Exercise details:
Lines in the entries below where the word "lamp" shows up should each be copied.

Source data:
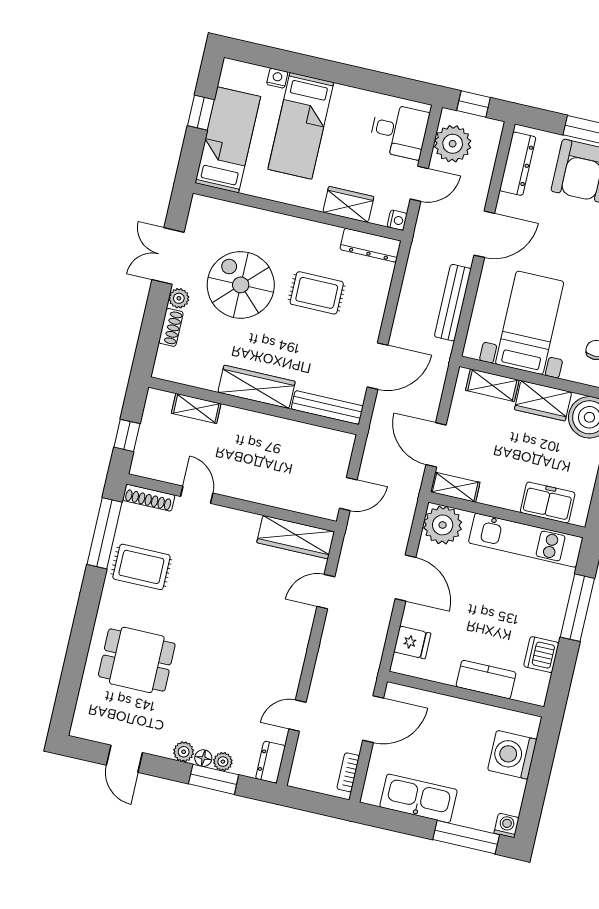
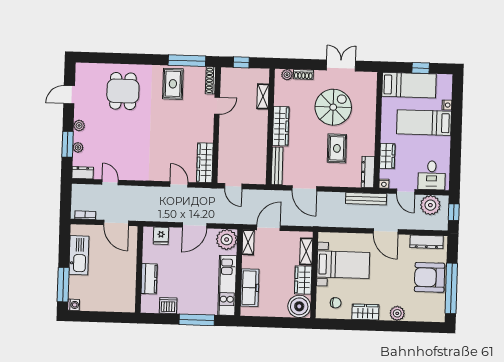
plant: (179, 298) -> (287, 75), moved
bench: (453, 303) -> (366, 199), moved
freezer: (548, 503) -> (250, 288), width x1.40
washing machine: (512, 755) -> (112, 301), removed
floor lamp: (203, 758) -> (78, 137), removed

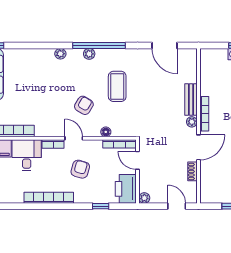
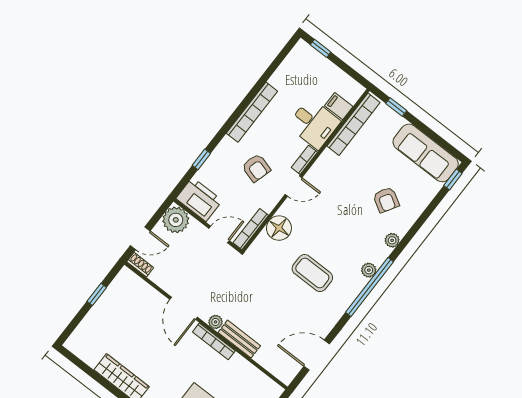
armchair: (84, 105) -> (386, 200), moved
floor lamp: (106, 132) -> (279, 228), width x1.89, depth x1.89
shoe rack: (192, 171) -> (140, 265), moved
plant: (144, 198) -> (176, 220), width x1.87, depth x1.87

Task output:
floor lamp: (203, 758) -> (78, 137), removed
floor lamp: (106, 132) -> (279, 228), width x1.89, depth x1.89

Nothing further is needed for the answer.